WHAT IS EXPECTED –
Could you please output only the lines from the one holding "PIR3 pin OUT: A0 -> MI" through the end of the listing below, exactly as written and without pictures?

EXCERPTED DATA –
================

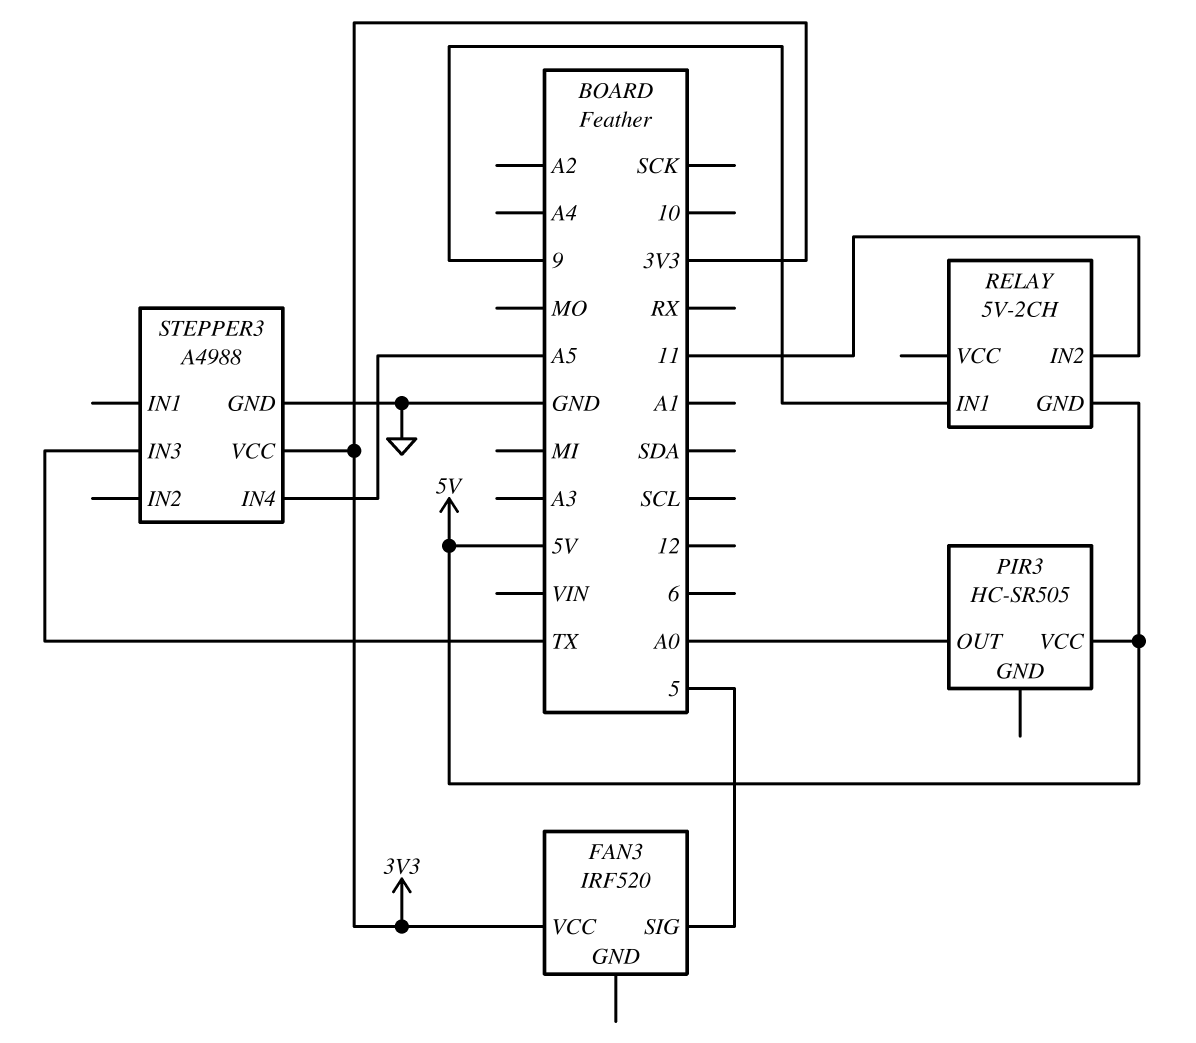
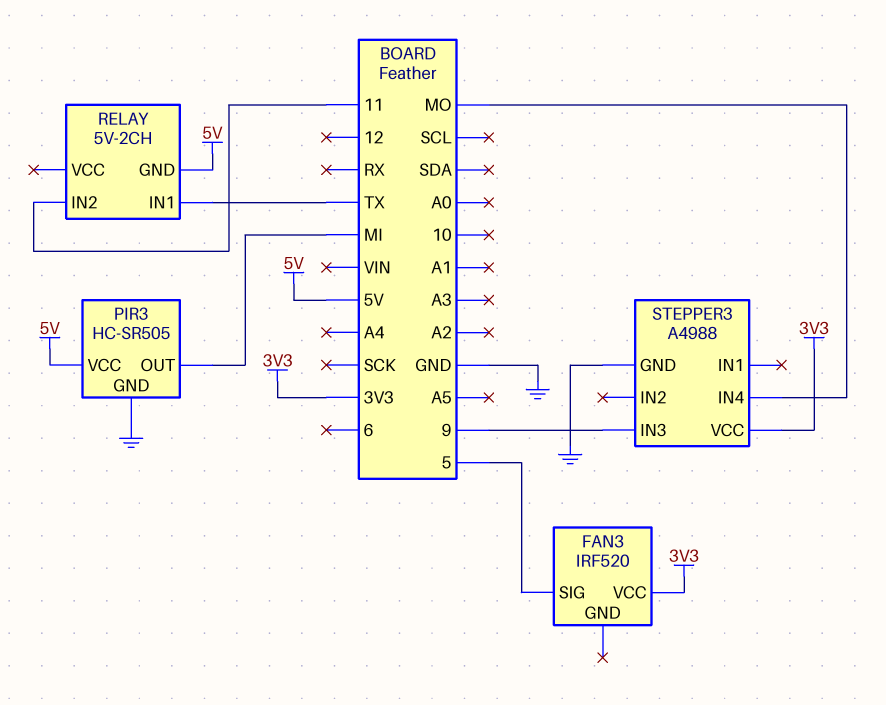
PIR3 pin GND: none -> GND
PIR3 pin OUT: A0 -> MI
RELAY pin IN1: 9 -> TX
STEPPER3 pin IN3: TX -> 9
STEPPER3 pin IN4: A5 -> MO

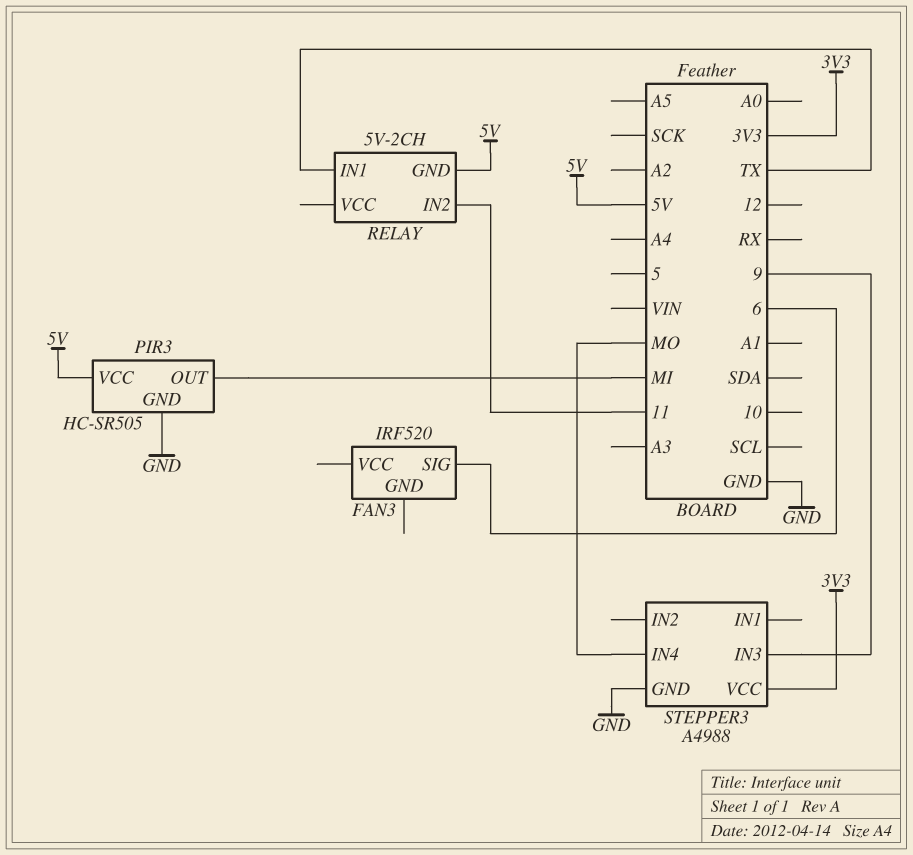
FAN3 pin SIG: 5 -> 6
FAN3 pin VCC: 3V3 -> none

================

RESPONSE BOX –
PIR3 pin OUT: A0 -> MI
RELAY pin IN1: 9 -> TX
STEPPER3 pin IN3: TX -> 9
STEPPER3 pin IN4: A5 -> MO

FAN3 pin SIG: 5 -> 6
FAN3 pin VCC: 3V3 -> none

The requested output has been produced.